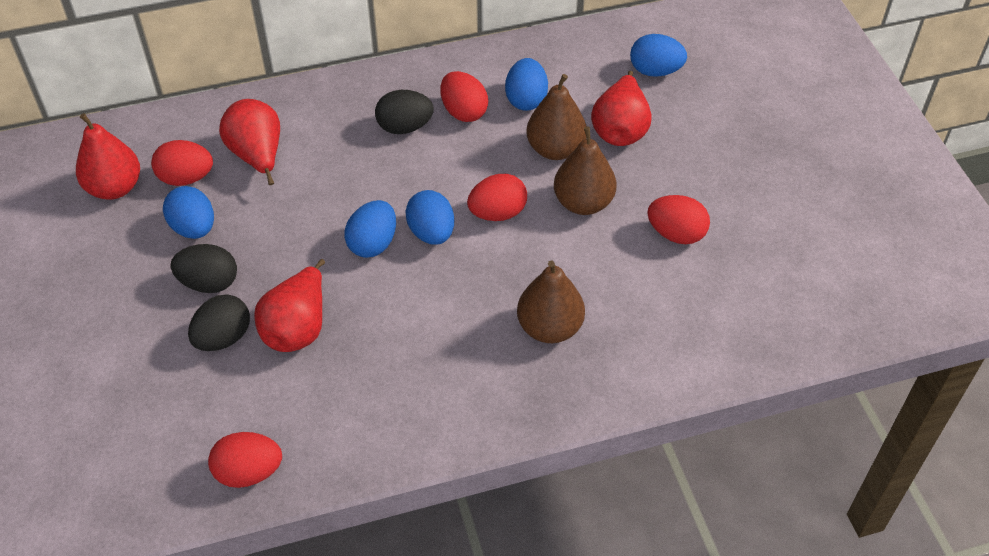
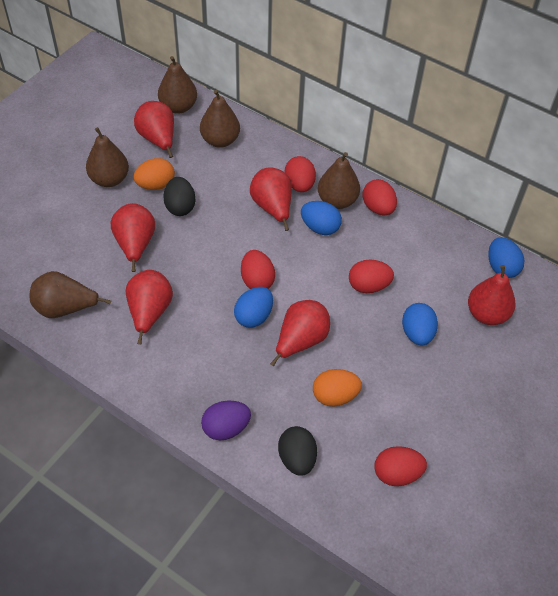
black egg: 3 -> 2
blue egg: 5 -> 4
brown pear: 3 -> 5
orange egg: 0 -> 2
purple egg: 0 -> 1
red pear: 4 -> 6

▸ JOB ITEM
Would it be possible to print the records above verbatim, pictures omitted?

▸ WRITTEN SOLUTION
black egg: 3 -> 2
blue egg: 5 -> 4
brown pear: 3 -> 5
orange egg: 0 -> 2
purple egg: 0 -> 1
red pear: 4 -> 6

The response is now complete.